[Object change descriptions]

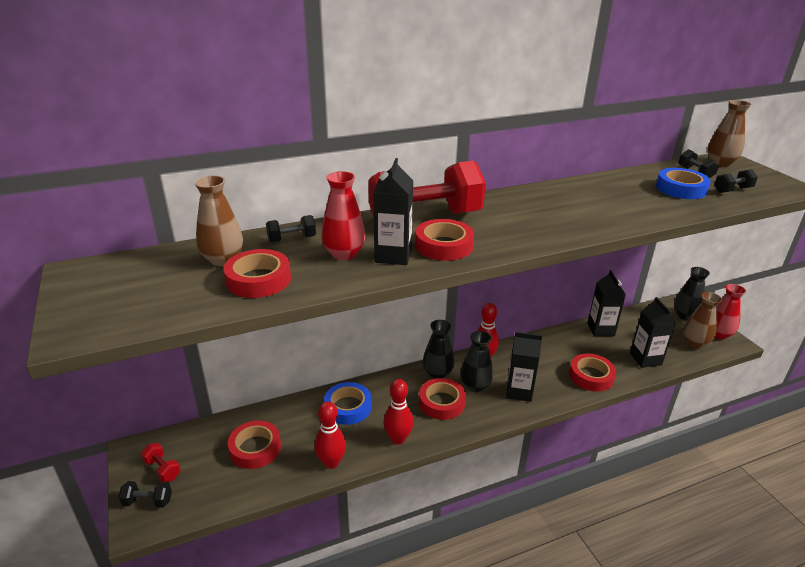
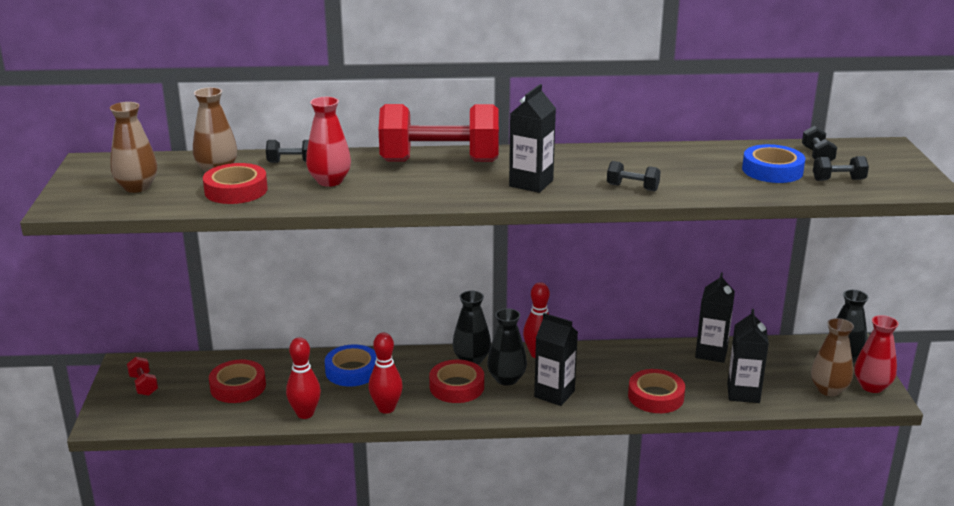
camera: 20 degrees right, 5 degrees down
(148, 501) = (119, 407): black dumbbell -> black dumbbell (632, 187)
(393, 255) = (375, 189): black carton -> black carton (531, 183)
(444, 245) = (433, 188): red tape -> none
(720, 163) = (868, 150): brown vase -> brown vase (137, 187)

Work instructions
Whenever a line holds a picture, print that line without the picture. All other data must be output exactly.

Problem solution
camera: 20 degrees right, 5 degrees down
(148, 501) = (119, 407): black dumbbell -> black dumbbell (632, 187)
(393, 255) = (375, 189): black carton -> black carton (531, 183)
(444, 245) = (433, 188): red tape -> none
(720, 163) = (868, 150): brown vase -> brown vase (137, 187)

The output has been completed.